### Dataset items

--- START ---

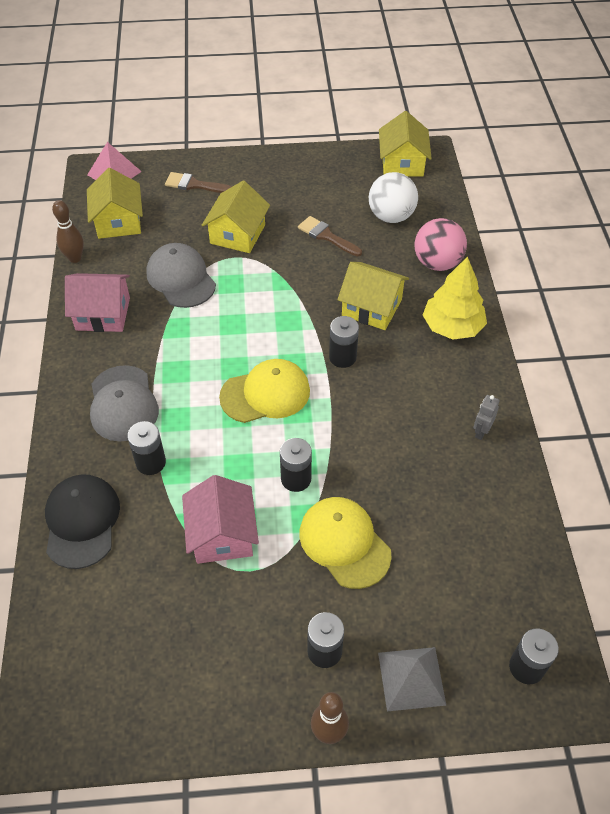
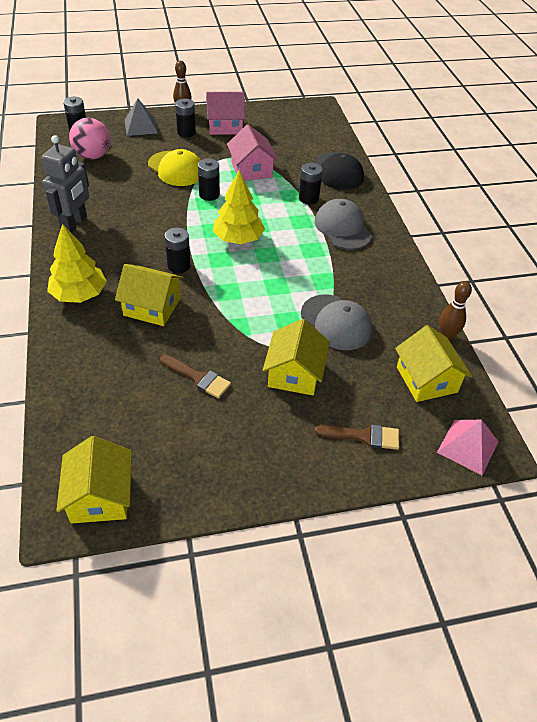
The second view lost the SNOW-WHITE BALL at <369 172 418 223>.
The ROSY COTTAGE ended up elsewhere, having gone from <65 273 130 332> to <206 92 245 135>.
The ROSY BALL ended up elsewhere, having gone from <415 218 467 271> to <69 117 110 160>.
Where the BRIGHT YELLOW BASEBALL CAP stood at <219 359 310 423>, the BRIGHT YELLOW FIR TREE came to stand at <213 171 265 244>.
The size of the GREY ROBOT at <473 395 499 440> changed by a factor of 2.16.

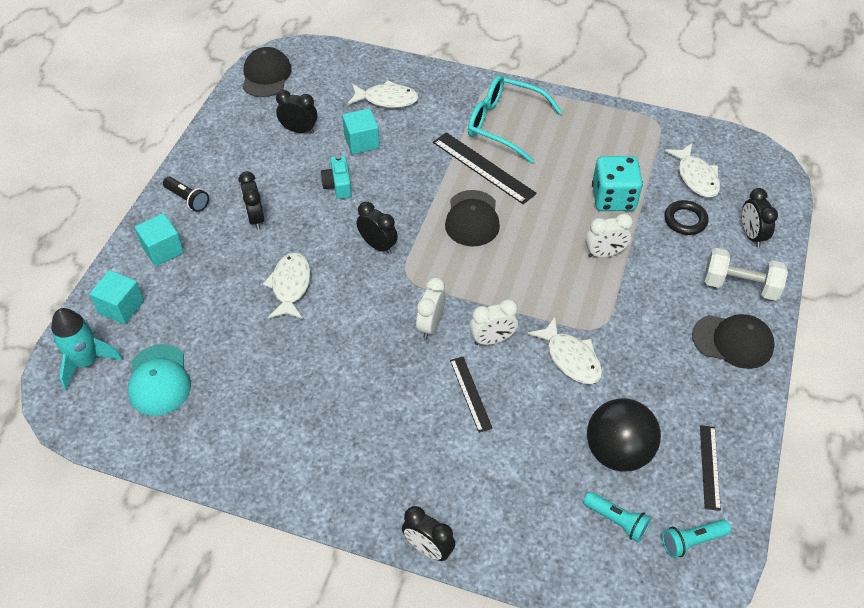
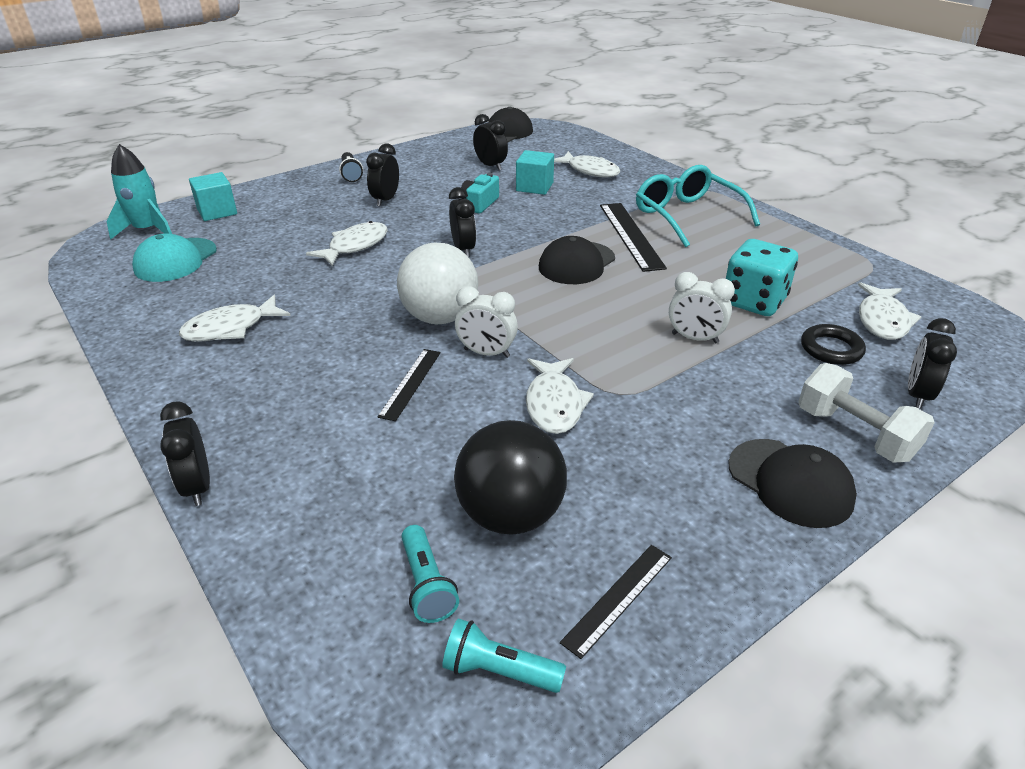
The second view lost the TEAL CUBE at <135 213 184 267>.
The second view gained the SNOW-WHITE FISH at <179 295 291 342>.
Where the SNOW-WHITE CLOCK stood at <416 277 445 339>, the SNOW-WHITE BALL came to stand at <397 243 478 324>.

--- END ---

### Activity
Begin at the line containing "The size of" and transcribe exactly every line through the end of the records, both ends included, leaving the pictures out.

### Solution
The size of the GREY ROBOT at <473 395 499 440> changed by a factor of 2.16.

The second view lost the TEAL CUBE at <135 213 184 267>.
The second view gained the SNOW-WHITE FISH at <179 295 291 342>.
Where the SNOW-WHITE CLOCK stood at <416 277 445 339>, the SNOW-WHITE BALL came to stand at <397 243 478 324>.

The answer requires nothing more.